=== Problem requirements ===
Copy nothing from the entries below except the lines from the one containing "(437, 215) = (397, 302): pink" through the one containing "(588, 195) = (250, 410): purple", and copy those exactly.
Records to use Block Start
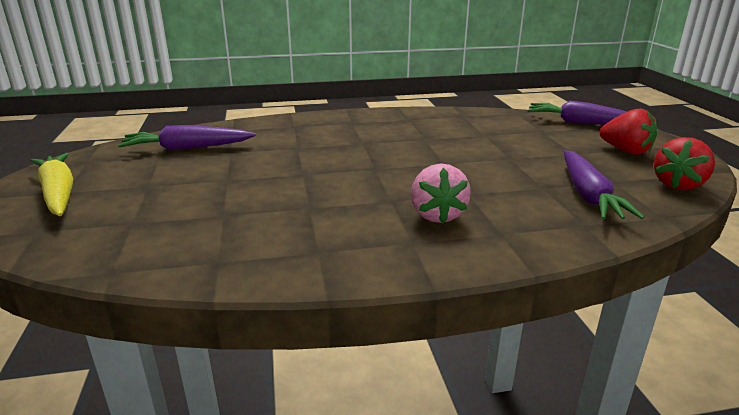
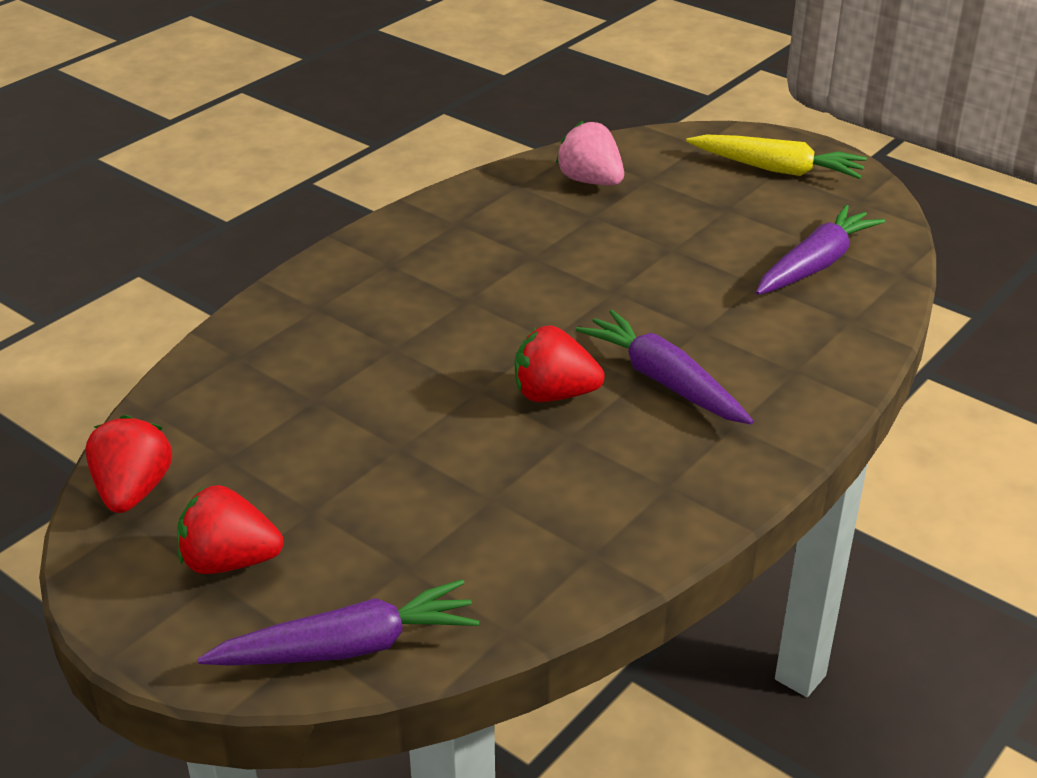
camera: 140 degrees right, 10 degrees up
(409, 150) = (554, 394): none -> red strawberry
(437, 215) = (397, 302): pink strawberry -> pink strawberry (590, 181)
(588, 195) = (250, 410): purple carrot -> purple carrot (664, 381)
Records to use Block End
Records to use Block Start
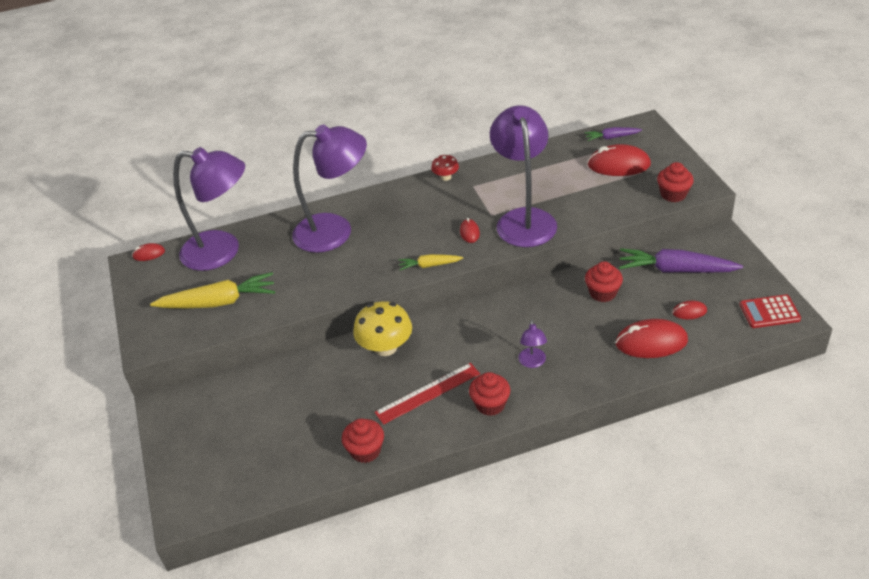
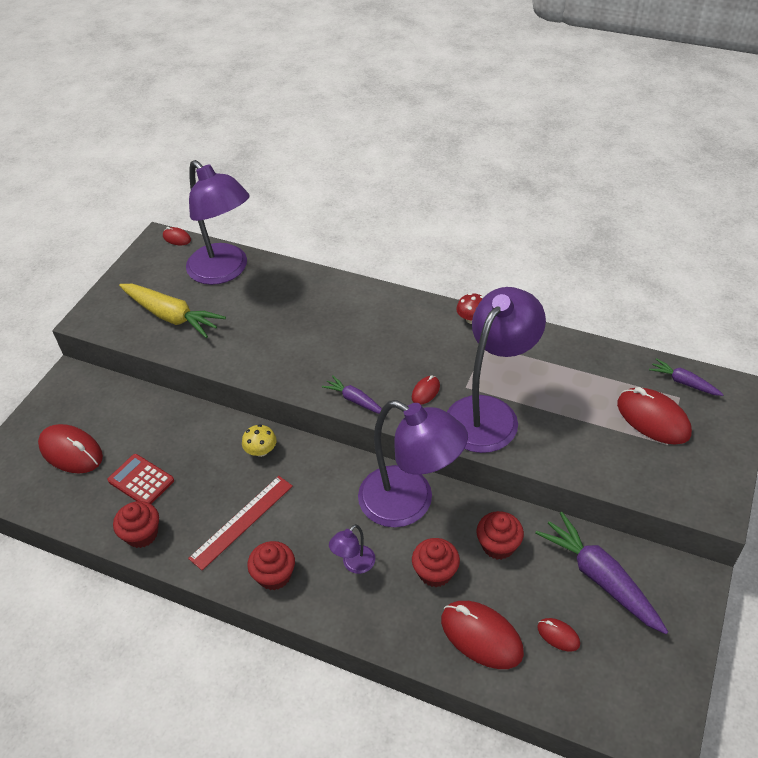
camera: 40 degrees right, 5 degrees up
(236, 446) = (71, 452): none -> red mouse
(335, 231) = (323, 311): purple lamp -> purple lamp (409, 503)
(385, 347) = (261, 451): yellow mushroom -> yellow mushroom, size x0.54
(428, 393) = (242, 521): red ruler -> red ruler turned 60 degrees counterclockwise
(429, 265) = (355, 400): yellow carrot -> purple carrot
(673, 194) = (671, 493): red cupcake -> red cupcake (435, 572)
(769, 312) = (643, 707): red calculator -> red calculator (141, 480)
Records to use Block End
=== Solution to this task ===
(437, 215) = (397, 302): pink strawberry -> pink strawberry (590, 181)
(588, 195) = (250, 410): purple carrot -> purple carrot (664, 381)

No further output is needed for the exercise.